"""

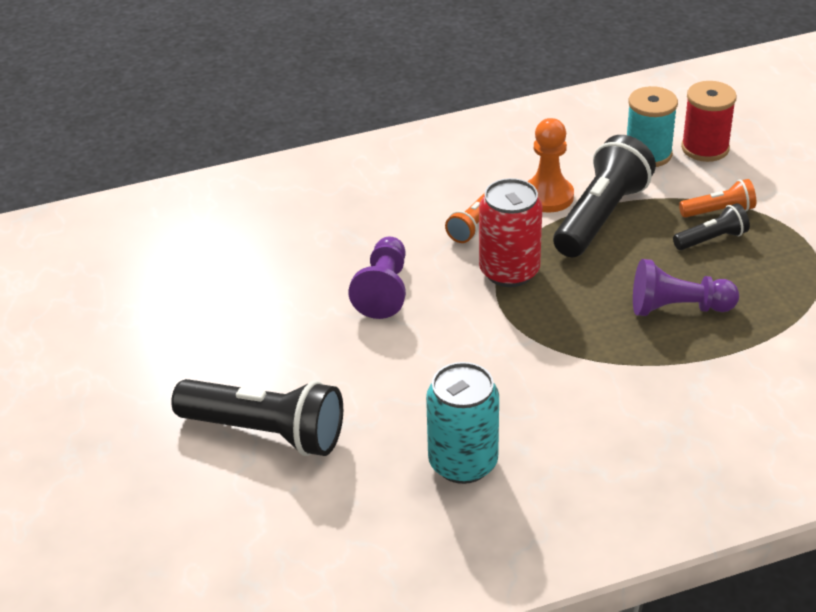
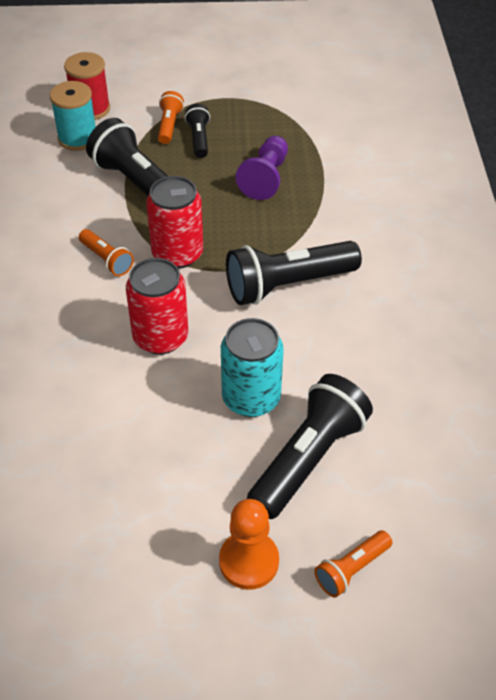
camera: 75 degrees left, 10 degrees up
purple pawn [348,237,406,319] -> red can [126,258,188,355]
turquoise can [426,362,499,484] -> turquoise can moved to [221,318,284,417]
orange pawn [527,118,574,213] -> orange pawn moved to [219,499,279,590]
none -> black flashlight [226,241,362,305]
none -> orange flashlight [314,530,392,597]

"""

Considering the entries above, how many lines contain "flashlight"? Give that number with nothing else.

2